• Work item: Give back every record verbatim, but not the pictures.

• Object transformation records:
★ ★ ★ ★ ★ ★ ★

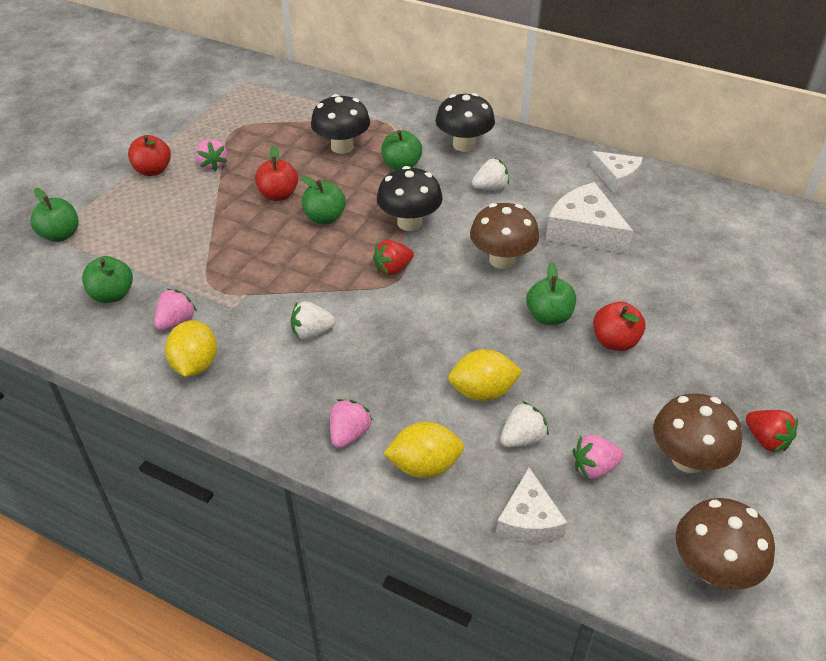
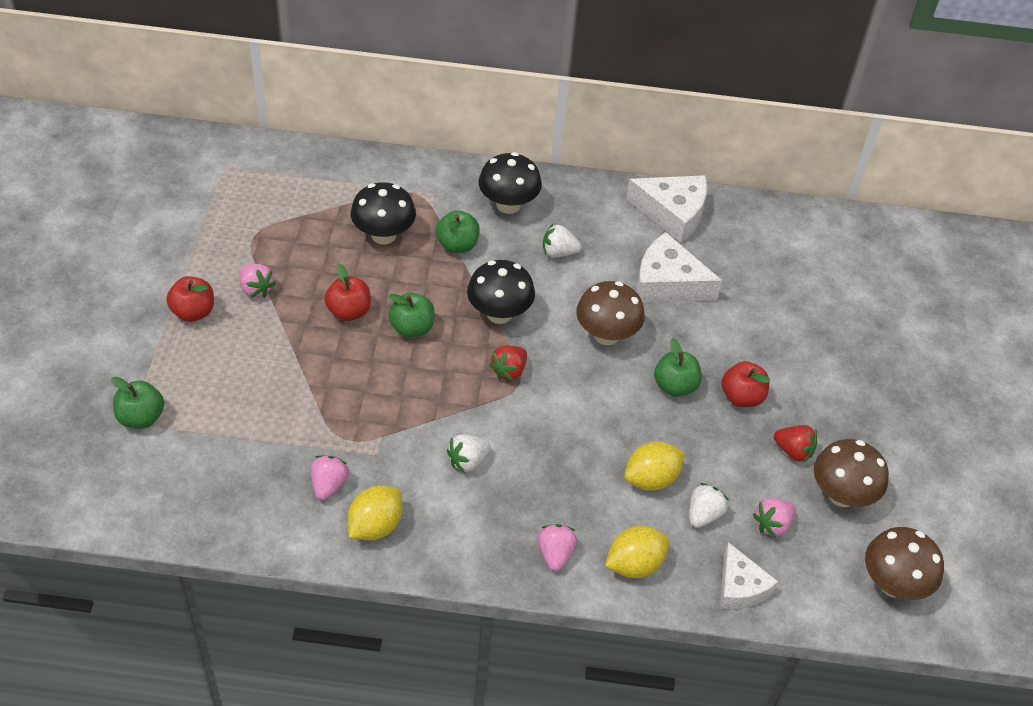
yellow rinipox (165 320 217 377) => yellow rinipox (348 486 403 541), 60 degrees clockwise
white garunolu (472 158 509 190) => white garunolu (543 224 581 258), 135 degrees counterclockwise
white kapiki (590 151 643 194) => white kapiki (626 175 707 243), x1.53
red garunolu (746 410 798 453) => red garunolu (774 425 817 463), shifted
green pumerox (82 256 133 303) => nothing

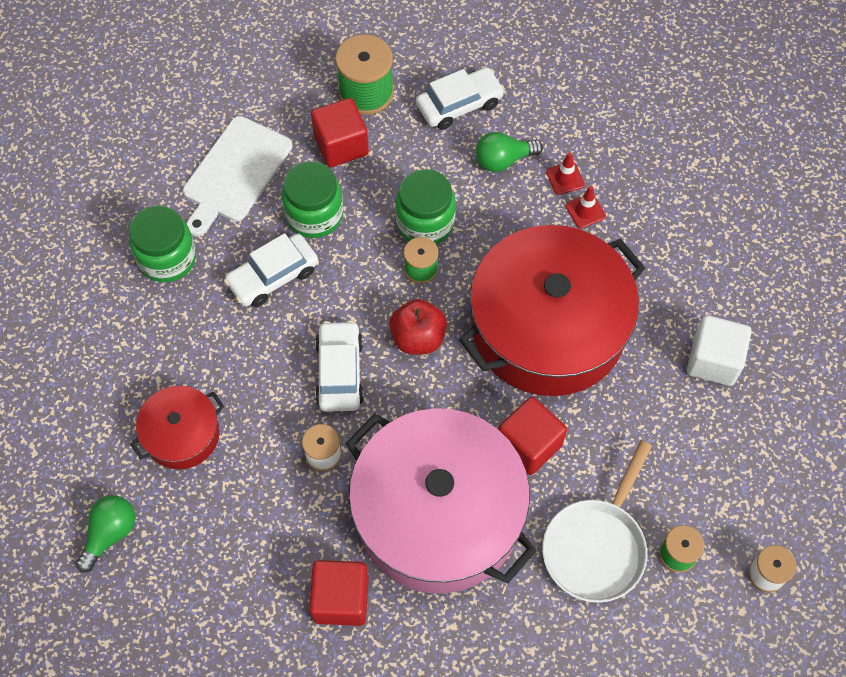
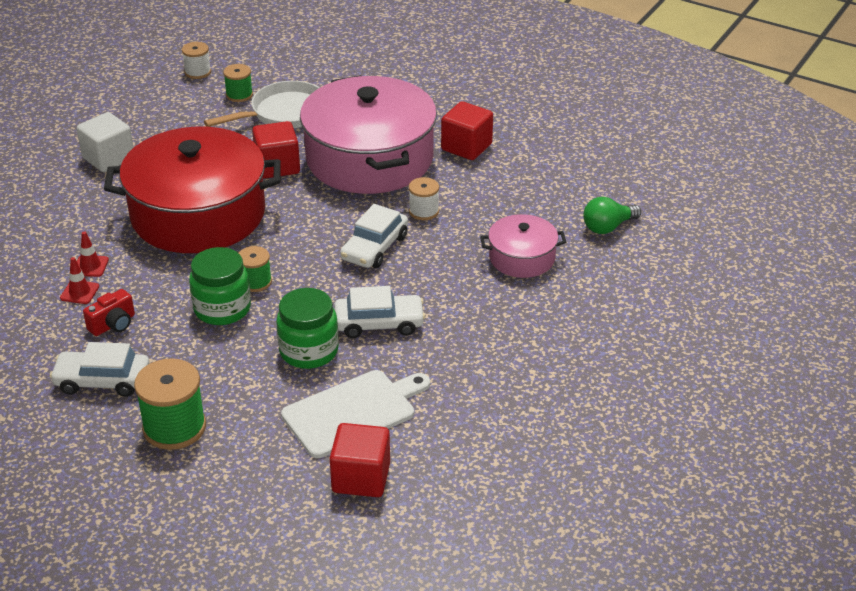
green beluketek (476 132 543 172) => red fafuloti (83 289 135 336)
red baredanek (311 98 369 167) => red baredanek (330 423 390 497), shifted
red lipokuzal (130 386 224 469) => pink lipokuzal (480 214 566 278)
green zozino (129 205 196 282) => nothing
red pumerox (389 299 447 355) => nothing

★ ★ ★ ★ ★ ★ ★

• The completed task:
yellow rinipox (165 320 217 377) => yellow rinipox (348 486 403 541), 60 degrees clockwise
white garunolu (472 158 509 190) => white garunolu (543 224 581 258), 135 degrees counterclockwise
white kapiki (590 151 643 194) => white kapiki (626 175 707 243), x1.53
red garunolu (746 410 798 453) => red garunolu (774 425 817 463), shifted
green pumerox (82 256 133 303) => nothing

green beluketek (476 132 543 172) => red fafuloti (83 289 135 336)
red baredanek (311 98 369 167) => red baredanek (330 423 390 497), shifted
red lipokuzal (130 386 224 469) => pink lipokuzal (480 214 566 278)
green zozino (129 205 196 282) => nothing
red pumerox (389 299 447 355) => nothing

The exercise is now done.